• _EXERCISE_: Take the line that contains "BT1: 4.5V (plus +15V, minus 0V) -> none" as the first and the last line of the material as the final one; set down exactly the lines in that span.
-- Opening Marker --
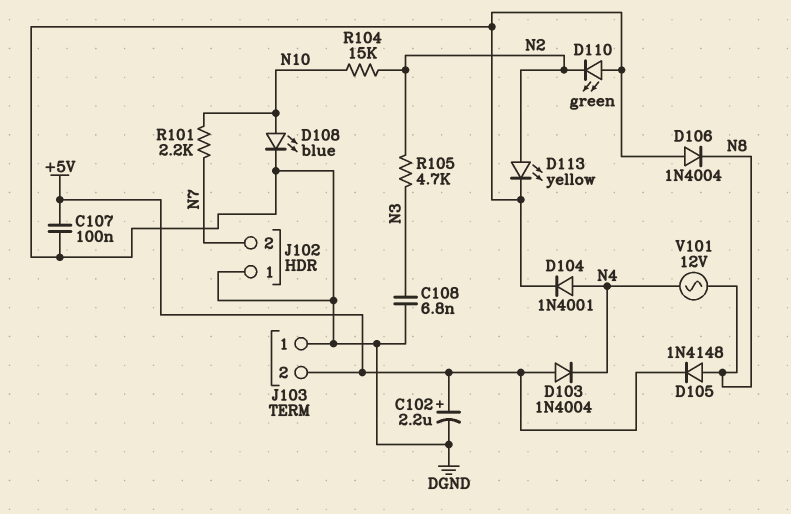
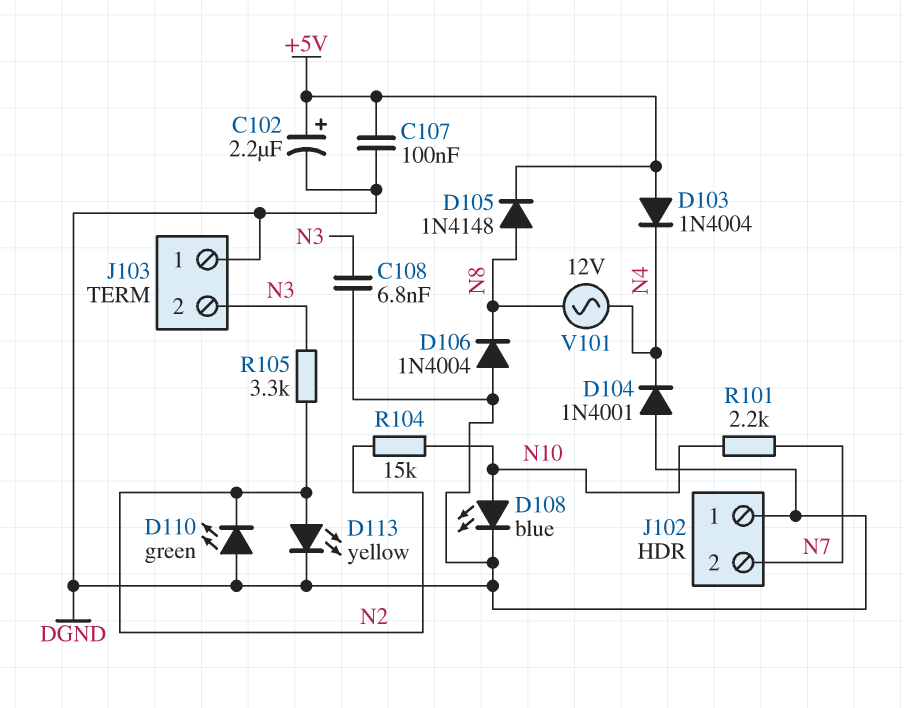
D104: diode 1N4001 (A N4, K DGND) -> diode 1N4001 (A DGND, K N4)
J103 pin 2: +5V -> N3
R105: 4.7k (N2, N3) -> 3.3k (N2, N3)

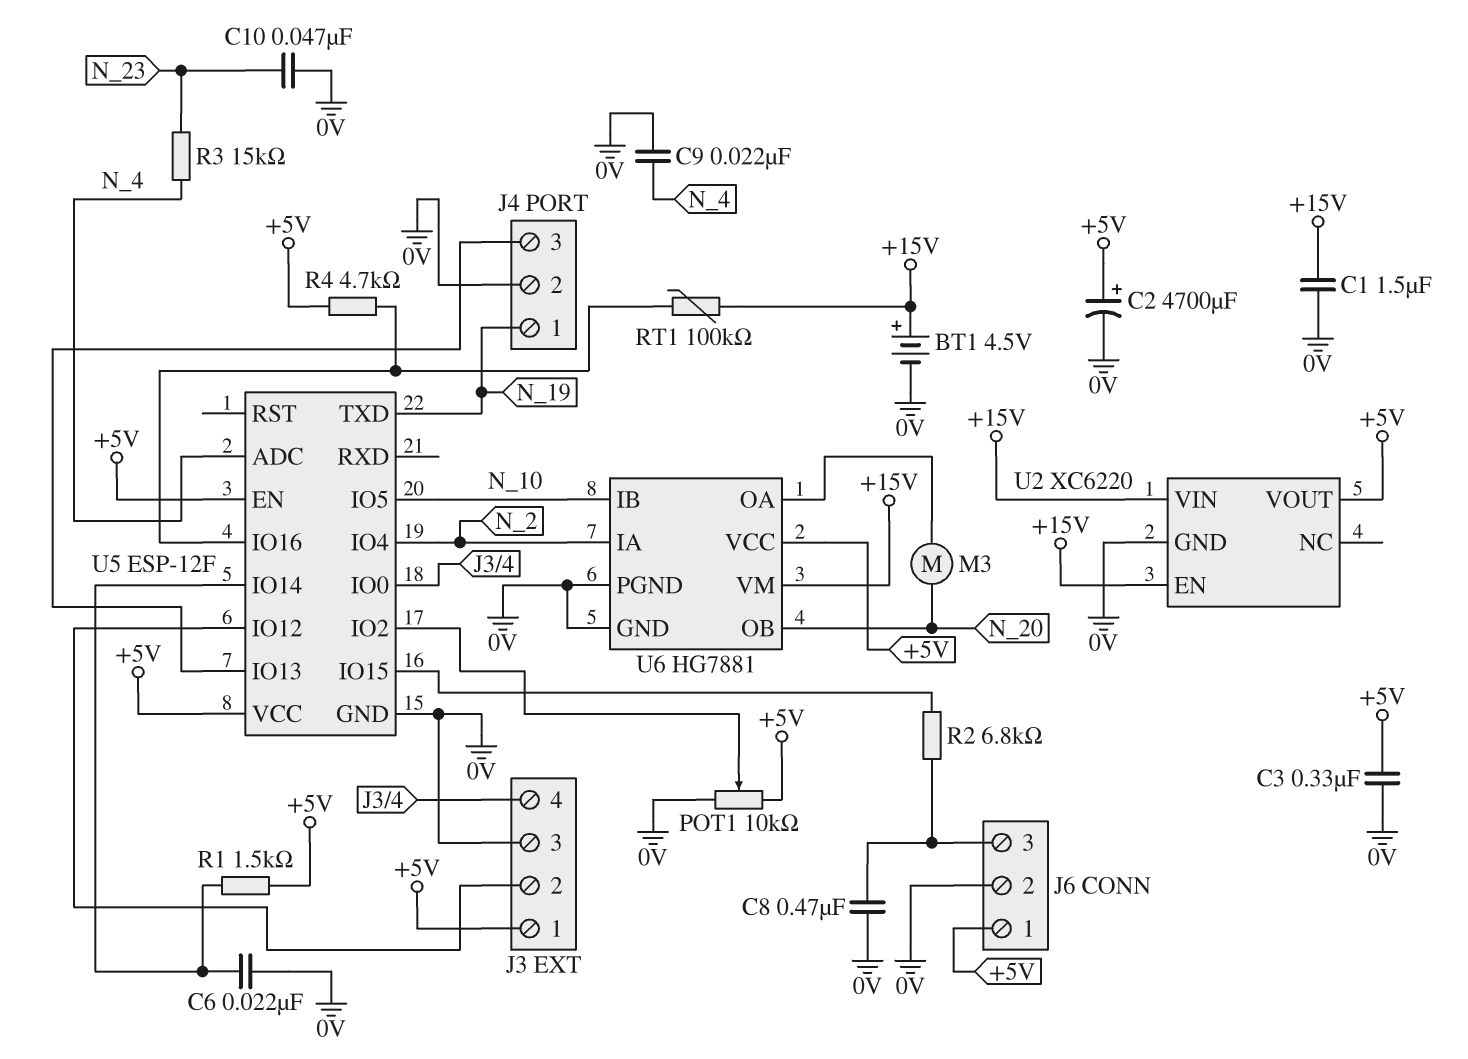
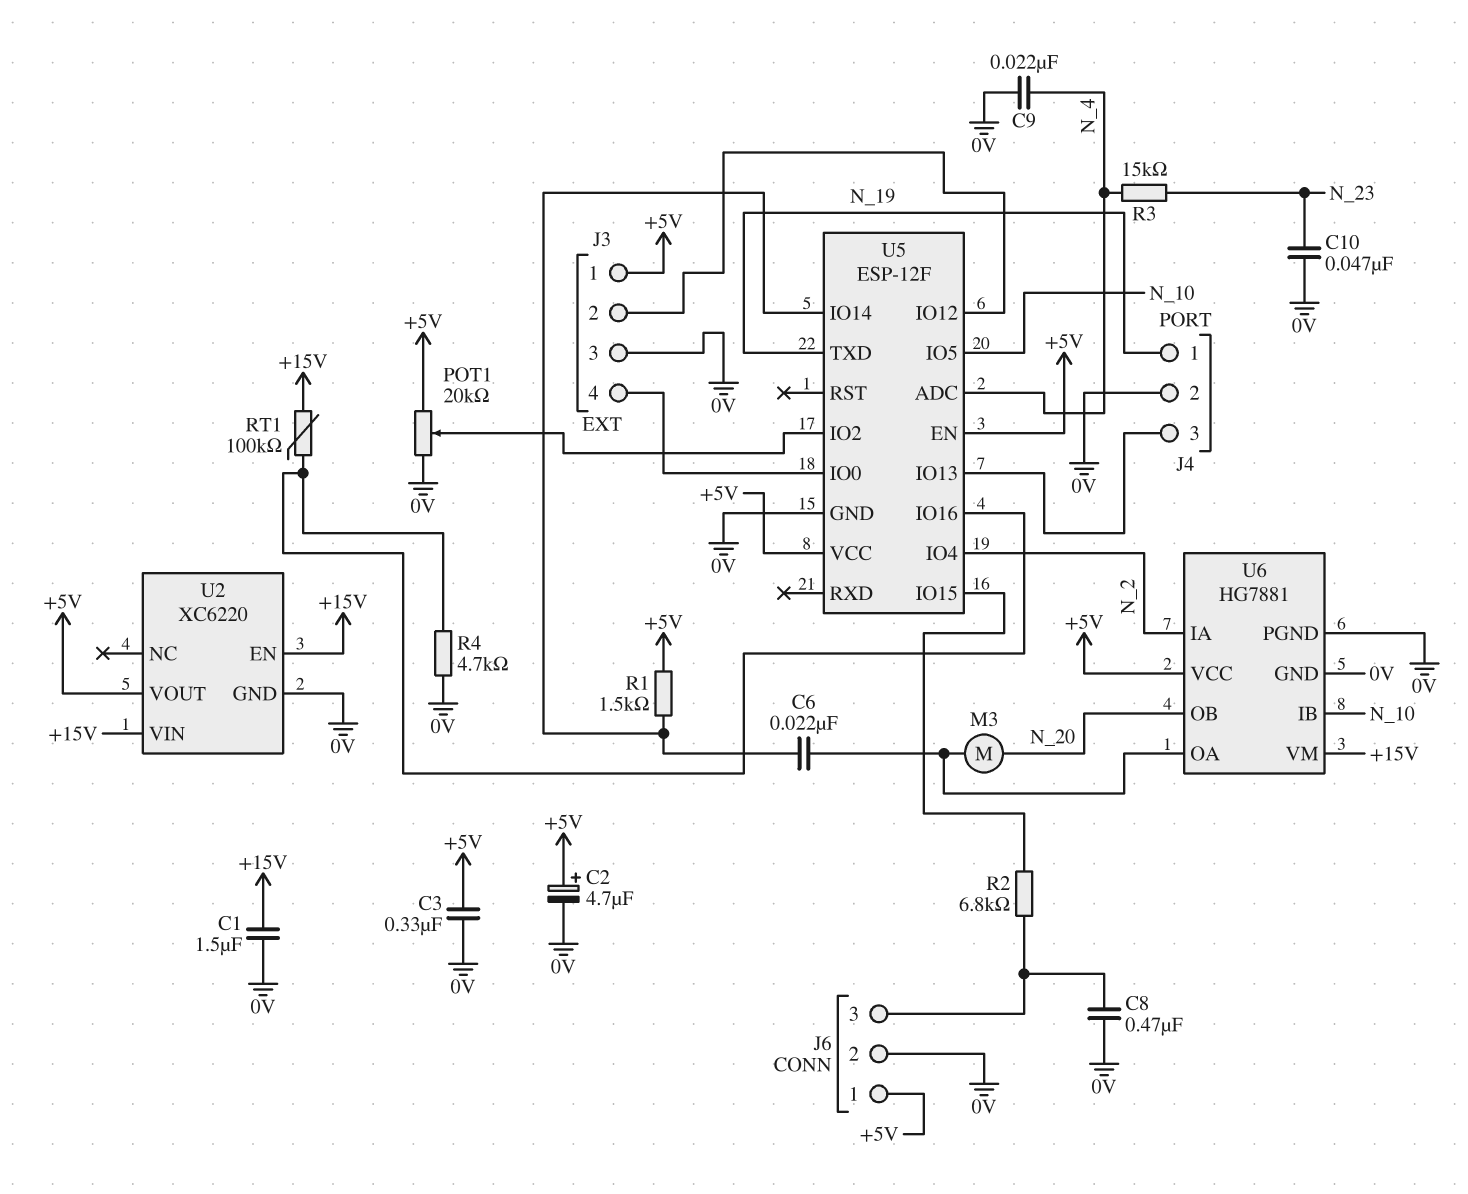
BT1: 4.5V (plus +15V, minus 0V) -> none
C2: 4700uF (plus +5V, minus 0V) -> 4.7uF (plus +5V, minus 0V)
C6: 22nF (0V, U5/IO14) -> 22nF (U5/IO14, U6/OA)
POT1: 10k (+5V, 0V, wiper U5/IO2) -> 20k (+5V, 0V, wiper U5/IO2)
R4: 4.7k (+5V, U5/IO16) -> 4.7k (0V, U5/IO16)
-- Closing Marker --
• _ANSWER TO THIS PROBLEM_:
BT1: 4.5V (plus +15V, minus 0V) -> none
C2: 4700uF (plus +5V, minus 0V) -> 4.7uF (plus +5V, minus 0V)
C6: 22nF (0V, U5/IO14) -> 22nF (U5/IO14, U6/OA)
POT1: 10k (+5V, 0V, wiper U5/IO2) -> 20k (+5V, 0V, wiper U5/IO2)
R4: 4.7k (+5V, U5/IO16) -> 4.7k (0V, U5/IO16)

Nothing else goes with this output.